**Exercise prompt:**
Beginning at the line that includes "SW2: button (VCC, n18) -> button (n6, n18)", print each remaining line of the data word for word. Output nothing else.
** Opening Listed records block **
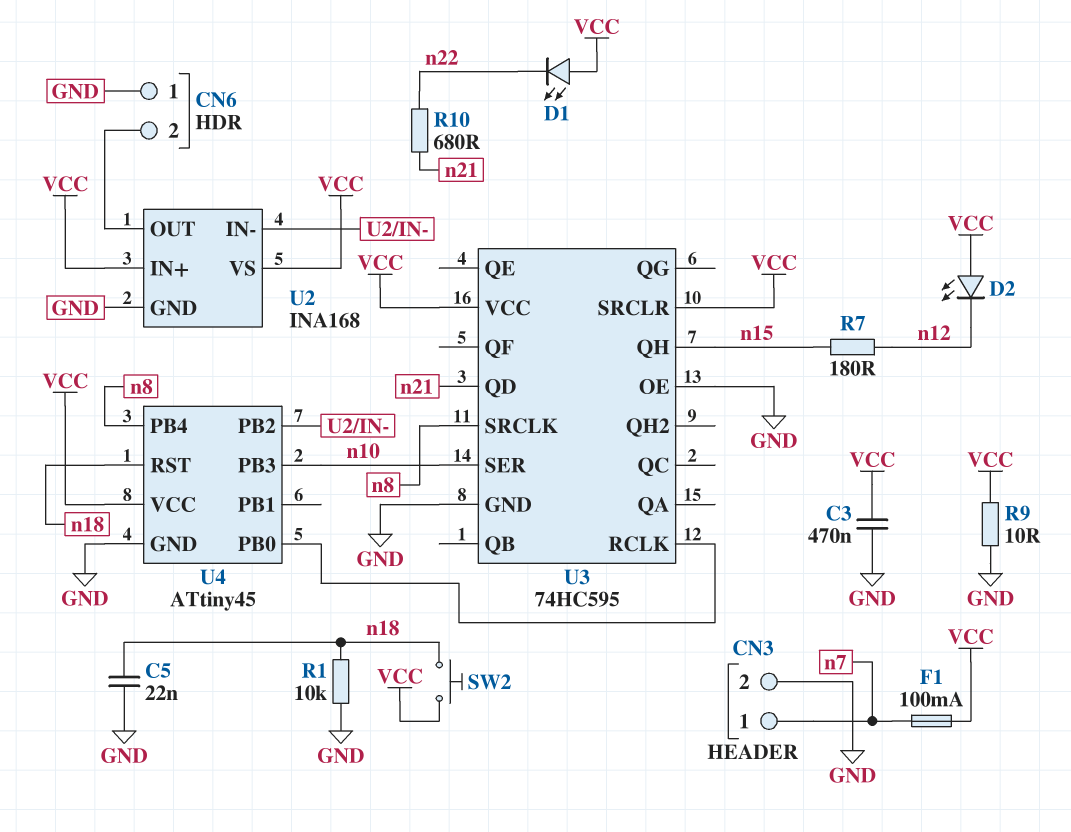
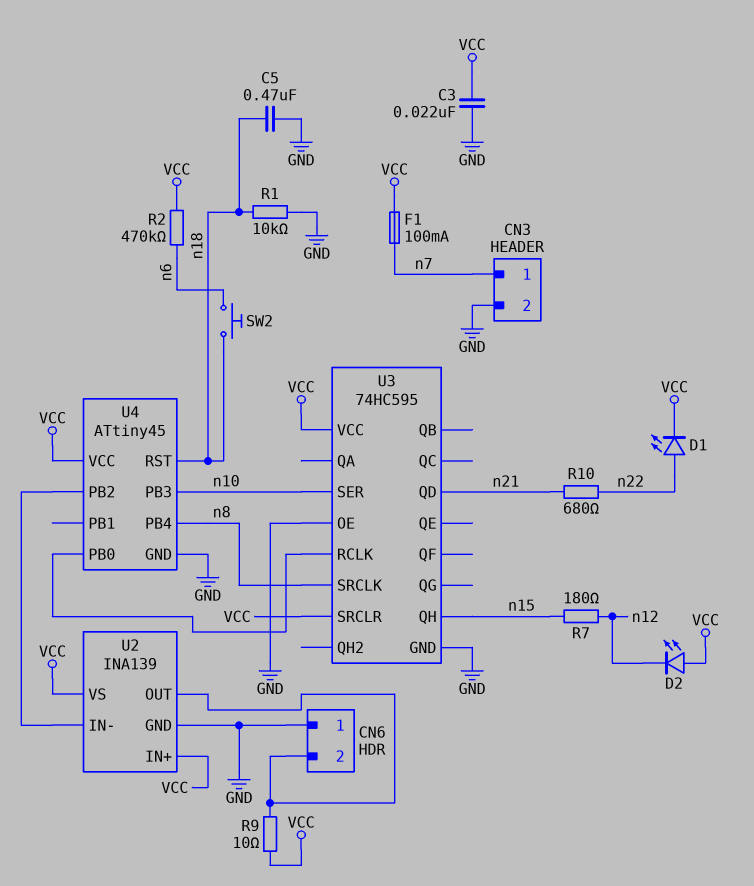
C3: 470nF (GND, VCC) -> 22nF (GND, VCC)
C5: 22nF (GND, n18) -> 470nF (GND, n18)
D1: LED (A VCC, K n22) -> LED (A n22, K VCC)
R2: none -> 470k (VCC, n6)
R9: 10 (GND, VCC) -> 10 (CN6/2, VCC)
SW2: button (VCC, n18) -> button (n6, n18)
U2: INA168 -> INA139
** Closing Listed records block **
**Your solution:**
SW2: button (VCC, n18) -> button (n6, n18)
U2: INA168 -> INA139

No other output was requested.